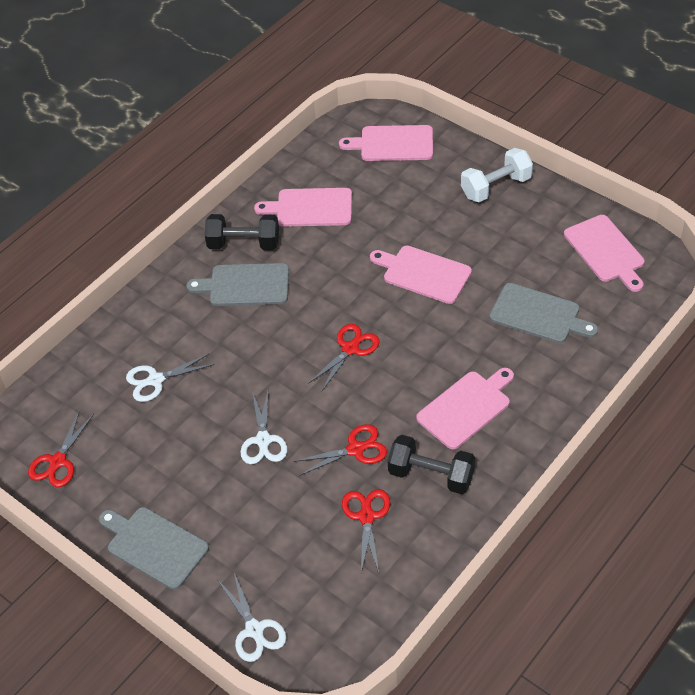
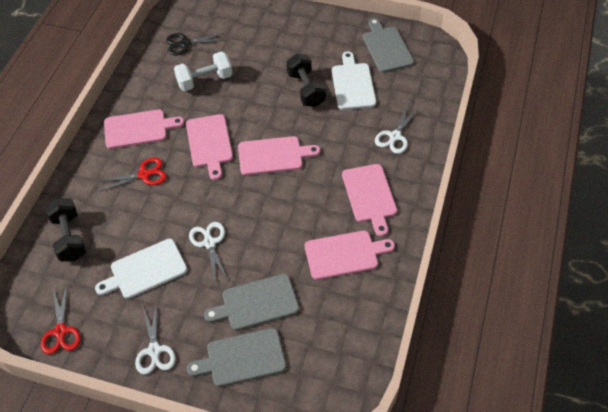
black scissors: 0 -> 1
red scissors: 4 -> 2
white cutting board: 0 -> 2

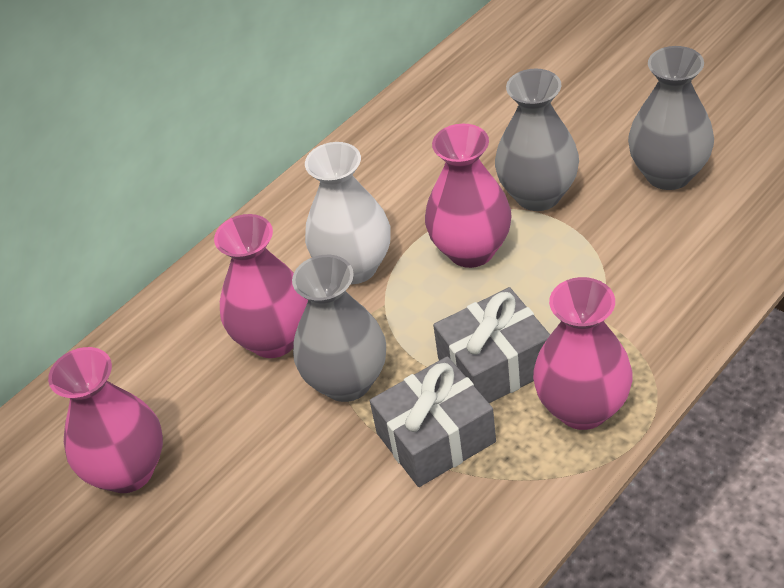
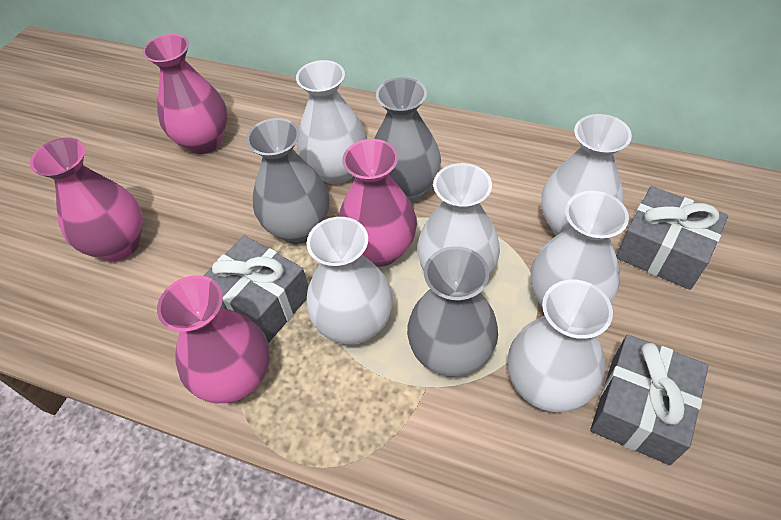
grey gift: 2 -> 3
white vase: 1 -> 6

--

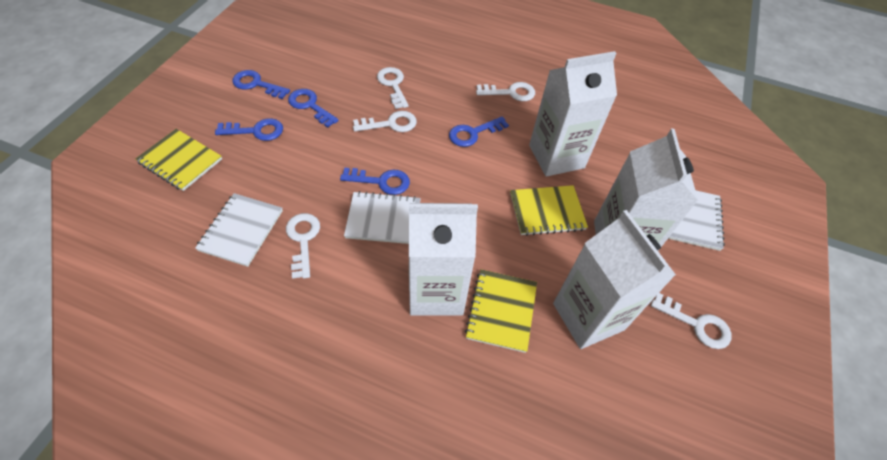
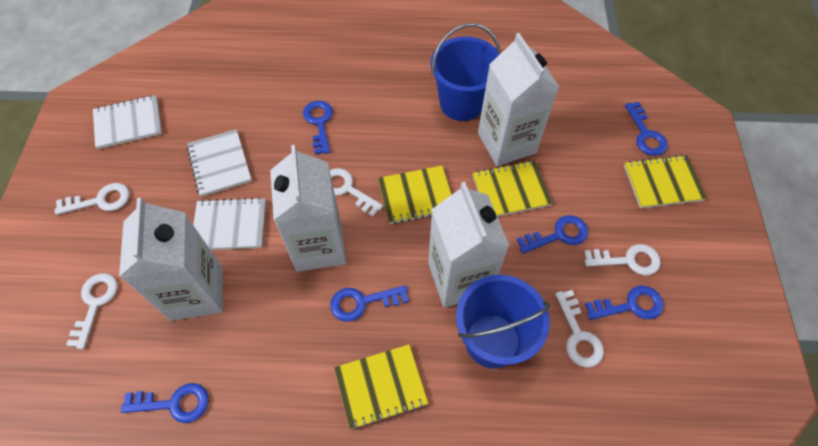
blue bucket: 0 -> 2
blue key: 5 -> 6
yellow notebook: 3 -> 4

---

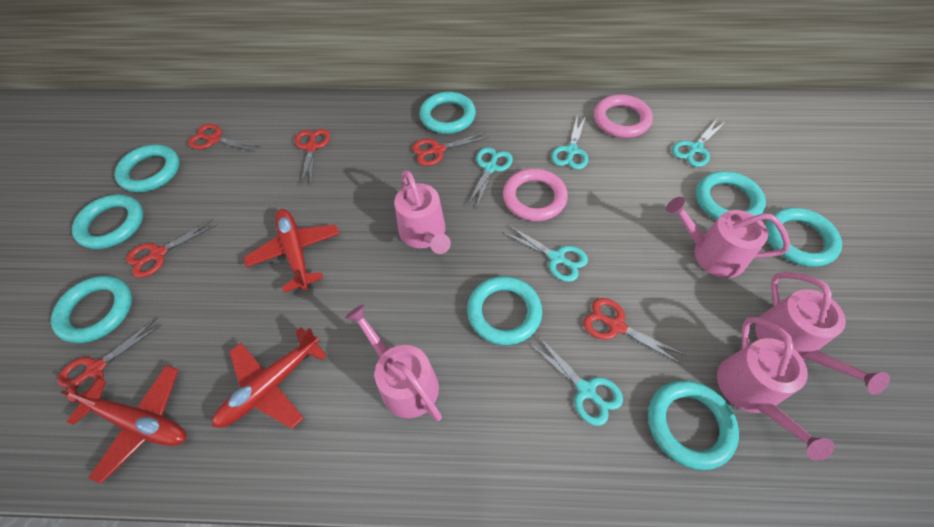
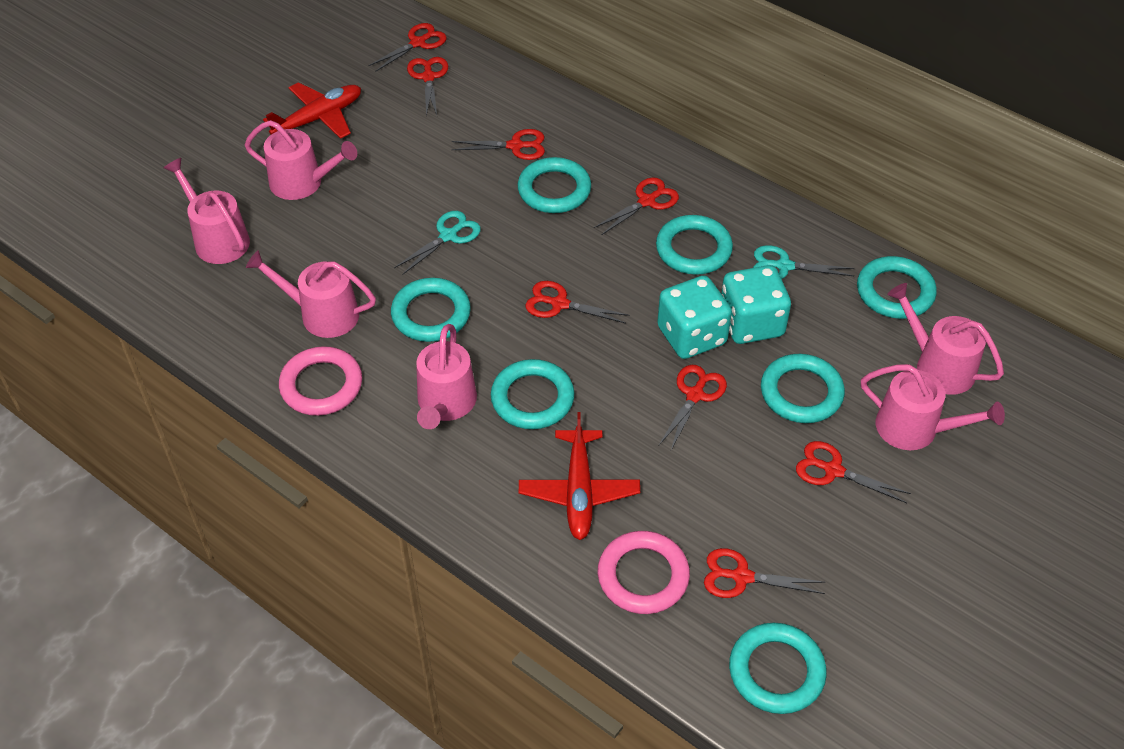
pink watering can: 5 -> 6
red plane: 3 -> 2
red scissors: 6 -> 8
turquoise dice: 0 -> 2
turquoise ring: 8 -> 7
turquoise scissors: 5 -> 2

TASK GOAL:
From the data above, retype only the lines starting with the line with "black scissors: 0 -> 1" and going on through the line with "white vase: 1 -> 6", exactly, leaving out the pictures.

RESULT FOR THIS TASK:
black scissors: 0 -> 1
red scissors: 4 -> 2
white cutting board: 0 -> 2

grey gift: 2 -> 3
white vase: 1 -> 6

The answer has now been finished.